[Aufgabenstellung]:
Ändere die Einträge, beginnend am Anfang der Einträge und endend mit der Zeile, die „Question: Which object“ enthält, indem du „camera“ durch „viewer“ ersetzt. Gib nur diese Zeilen wieder und lass alles andere unverändert.

########

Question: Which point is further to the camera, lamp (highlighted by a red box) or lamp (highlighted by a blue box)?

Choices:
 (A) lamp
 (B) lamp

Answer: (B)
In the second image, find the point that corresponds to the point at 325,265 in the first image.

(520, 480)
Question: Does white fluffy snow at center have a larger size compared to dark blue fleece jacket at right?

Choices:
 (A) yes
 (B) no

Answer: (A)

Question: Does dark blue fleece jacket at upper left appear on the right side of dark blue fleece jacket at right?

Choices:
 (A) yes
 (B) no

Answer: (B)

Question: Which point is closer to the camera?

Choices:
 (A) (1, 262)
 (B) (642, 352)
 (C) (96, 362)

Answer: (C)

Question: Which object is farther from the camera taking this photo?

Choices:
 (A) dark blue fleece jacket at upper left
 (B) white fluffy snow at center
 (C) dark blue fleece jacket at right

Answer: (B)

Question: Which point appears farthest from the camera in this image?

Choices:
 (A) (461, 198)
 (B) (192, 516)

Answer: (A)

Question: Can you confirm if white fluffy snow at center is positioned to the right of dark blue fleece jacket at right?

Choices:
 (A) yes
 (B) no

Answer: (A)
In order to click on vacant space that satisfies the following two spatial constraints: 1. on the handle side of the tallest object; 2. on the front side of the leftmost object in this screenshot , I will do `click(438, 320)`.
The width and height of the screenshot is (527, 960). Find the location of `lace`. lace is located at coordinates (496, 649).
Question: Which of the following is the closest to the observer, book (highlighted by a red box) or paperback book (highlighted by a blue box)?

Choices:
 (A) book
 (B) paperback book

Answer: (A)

########

[Lösung]:
Question: Which point is further to the viewer, lamp (highlighted by a red box) or lamp (highlighted by a blue box)?

Choices:
 (A) lamp
 (B) lamp

Answer: (B)
In the second image, find the point that corresponds to the point at 325,265 in the first image.

(520, 480)
Question: Does white fluffy snow at center have a larger size compared to dark blue fleece jacket at right?

Choices:
 (A) yes
 (B) no

Answer: (A)

Question: Does dark blue fleece jacket at upper left appear on the right side of dark blue fleece jacket at right?

Choices:
 (A) yes
 (B) no

Answer: (B)

Question: Which point is closer to the viewer?

Choices:
 (A) (1, 262)
 (B) (642, 352)
 (C) (96, 362)

Answer: (C)

Question: Which object is farther from the viewer taking this photo?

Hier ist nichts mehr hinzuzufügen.